Colored object listings ->
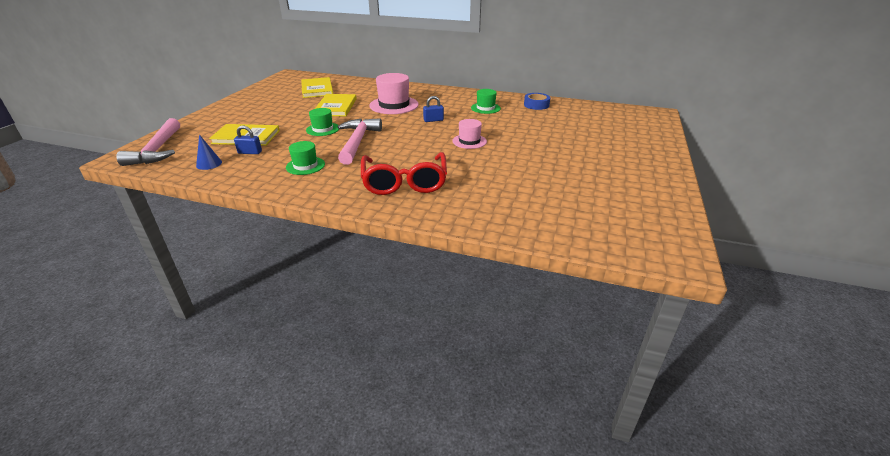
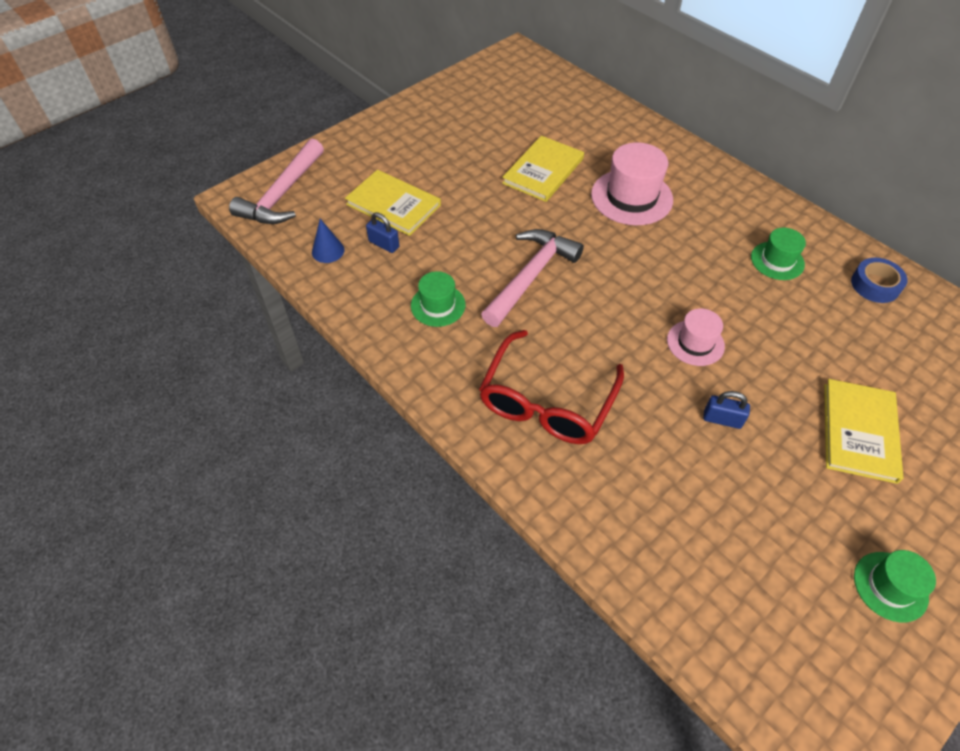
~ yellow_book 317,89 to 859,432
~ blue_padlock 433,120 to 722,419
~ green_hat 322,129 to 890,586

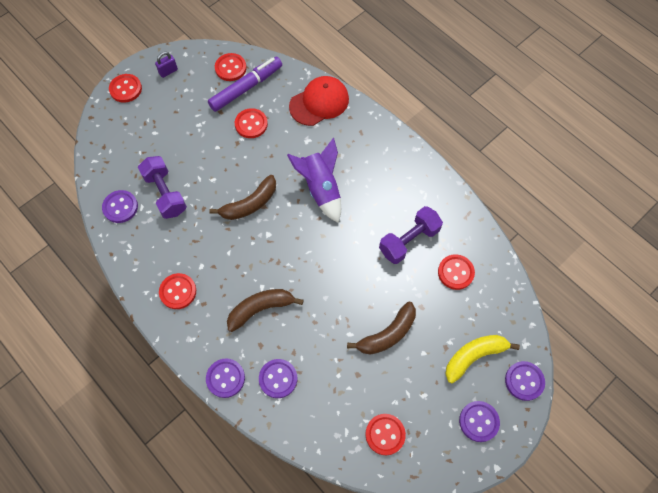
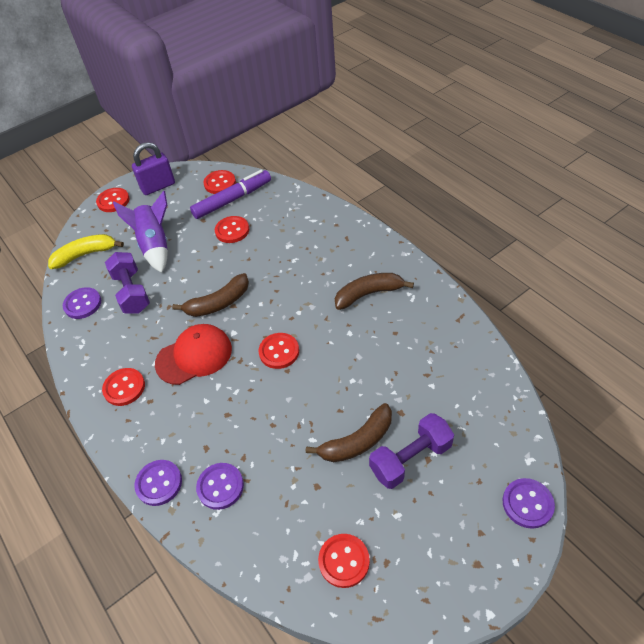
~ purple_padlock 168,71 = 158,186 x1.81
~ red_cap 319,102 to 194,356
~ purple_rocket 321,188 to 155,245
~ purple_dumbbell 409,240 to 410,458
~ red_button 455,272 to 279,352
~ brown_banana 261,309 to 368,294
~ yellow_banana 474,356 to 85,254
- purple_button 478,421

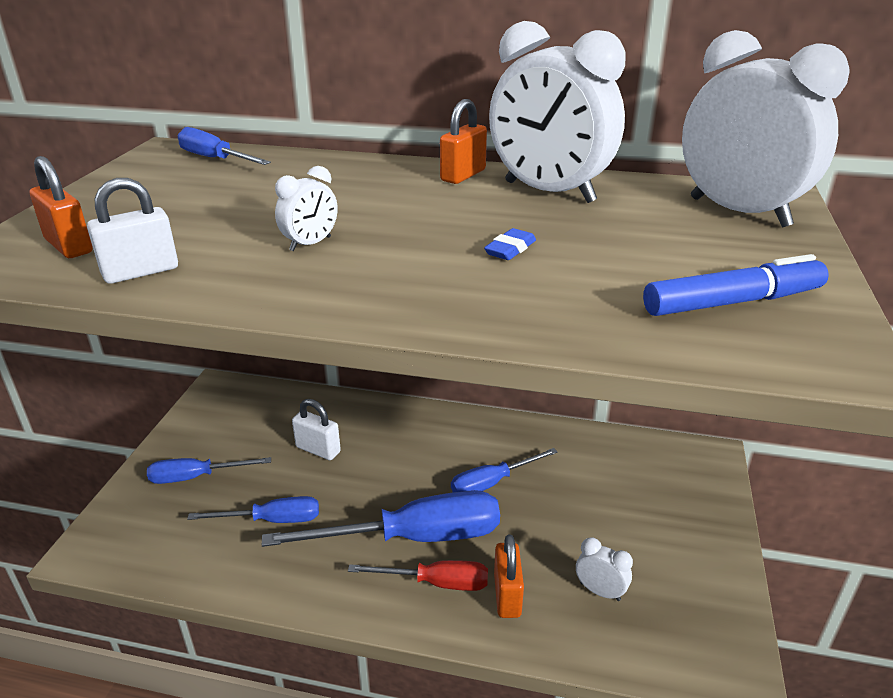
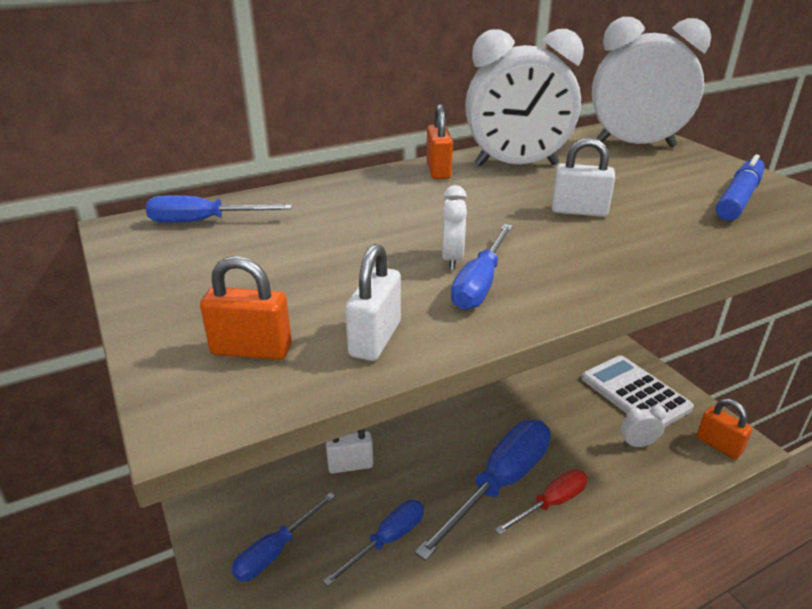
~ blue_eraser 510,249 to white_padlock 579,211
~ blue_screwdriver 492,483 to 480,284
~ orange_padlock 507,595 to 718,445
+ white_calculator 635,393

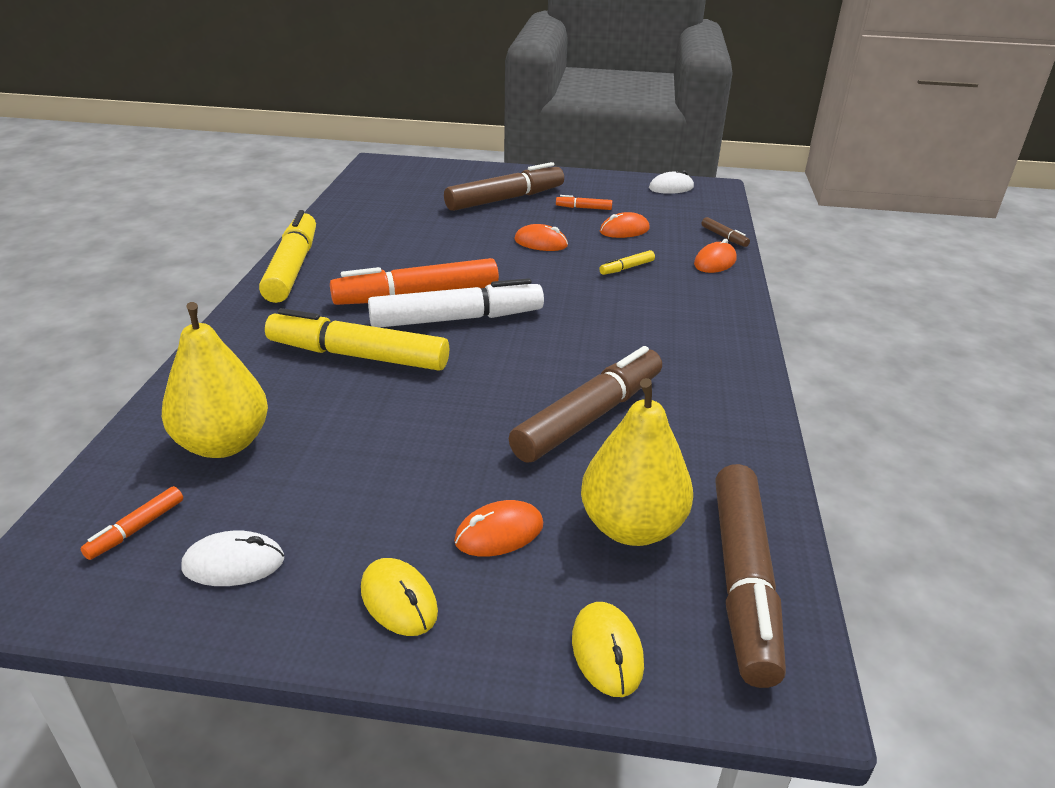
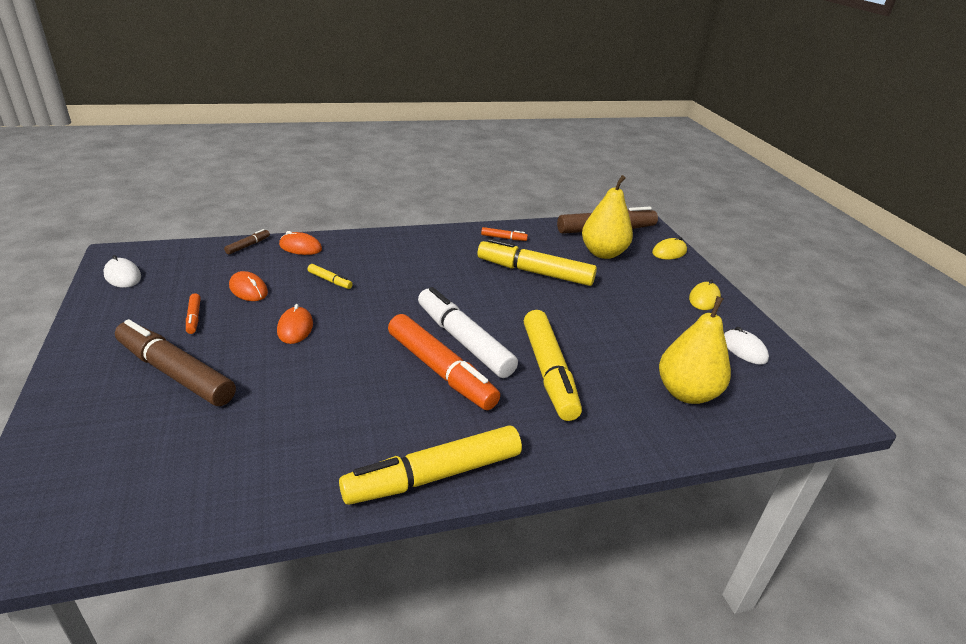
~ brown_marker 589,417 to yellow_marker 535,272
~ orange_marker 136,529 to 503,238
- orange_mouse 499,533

* * *

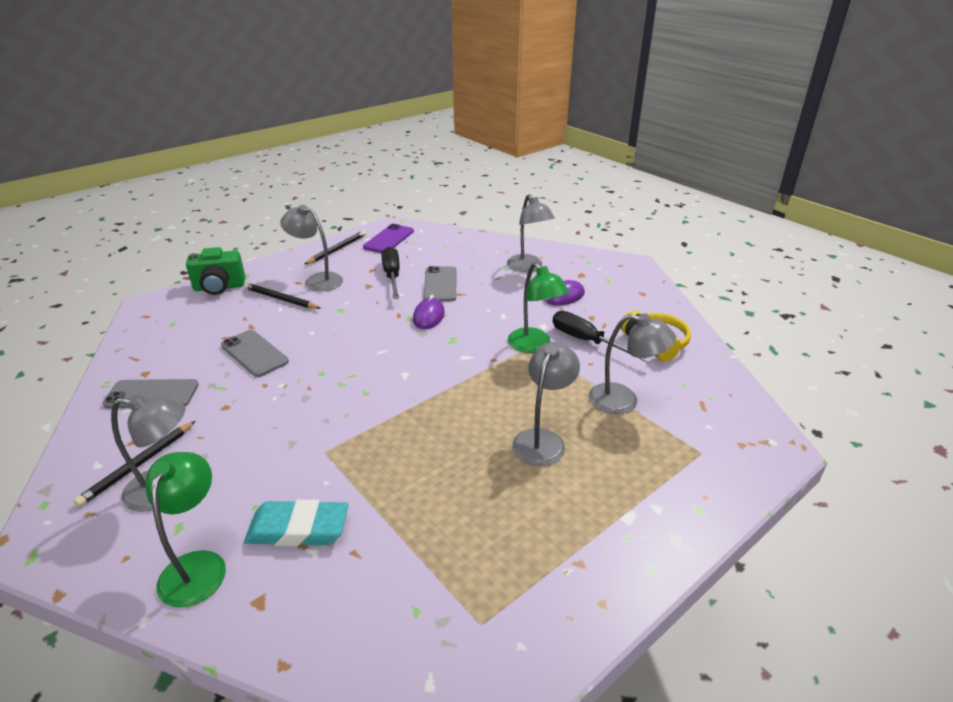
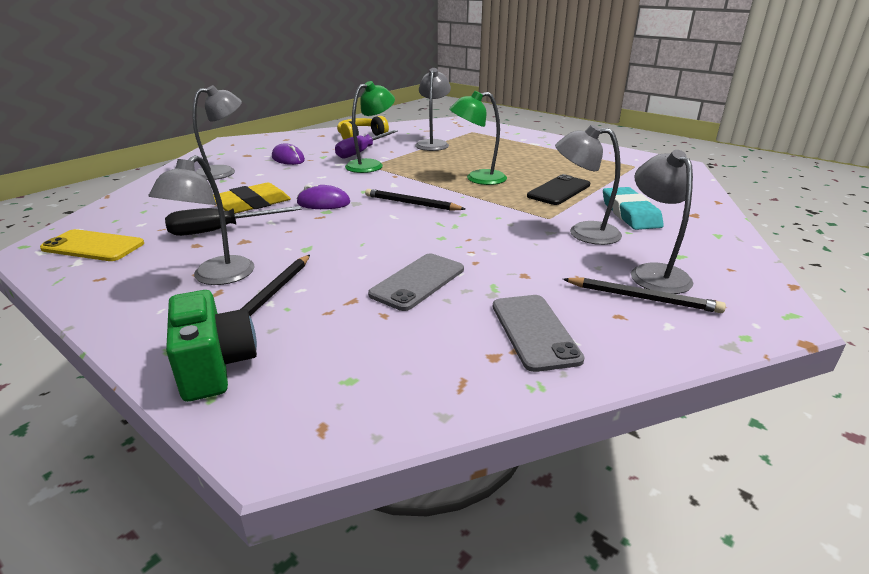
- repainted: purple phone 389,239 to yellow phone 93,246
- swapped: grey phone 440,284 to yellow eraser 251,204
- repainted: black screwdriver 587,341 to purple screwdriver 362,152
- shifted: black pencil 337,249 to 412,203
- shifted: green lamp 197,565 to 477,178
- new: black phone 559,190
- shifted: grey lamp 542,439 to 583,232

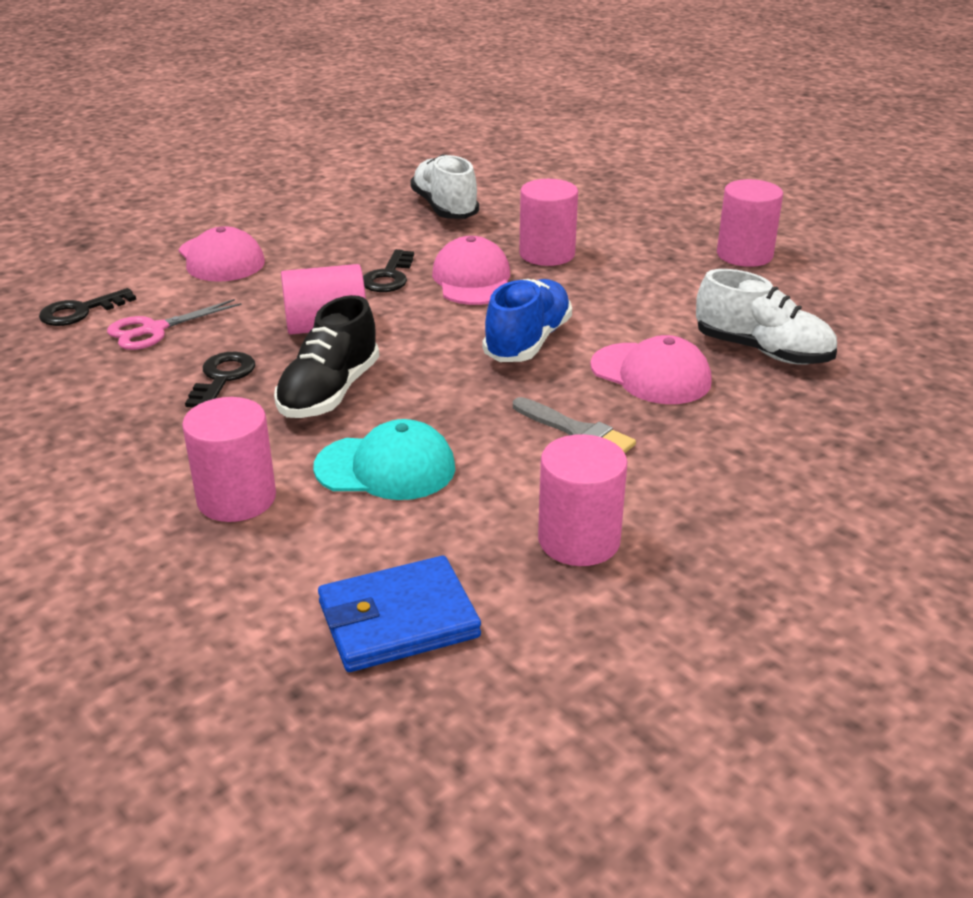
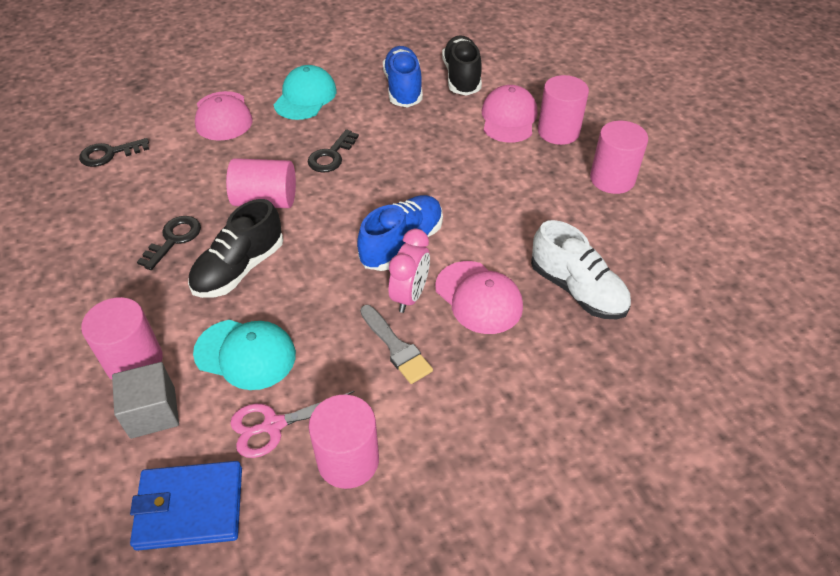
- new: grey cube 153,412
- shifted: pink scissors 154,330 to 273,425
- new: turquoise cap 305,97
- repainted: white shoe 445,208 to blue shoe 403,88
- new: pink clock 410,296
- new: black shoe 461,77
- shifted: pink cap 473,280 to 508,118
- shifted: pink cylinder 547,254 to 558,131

Exercise ->
Pull out every line in the data above that has the word "phone".

Answer box ->
- repainted: purple phone 389,239 to yellow phone 93,246
- swapped: grey phone 440,284 to yellow eraser 251,204
- new: black phone 559,190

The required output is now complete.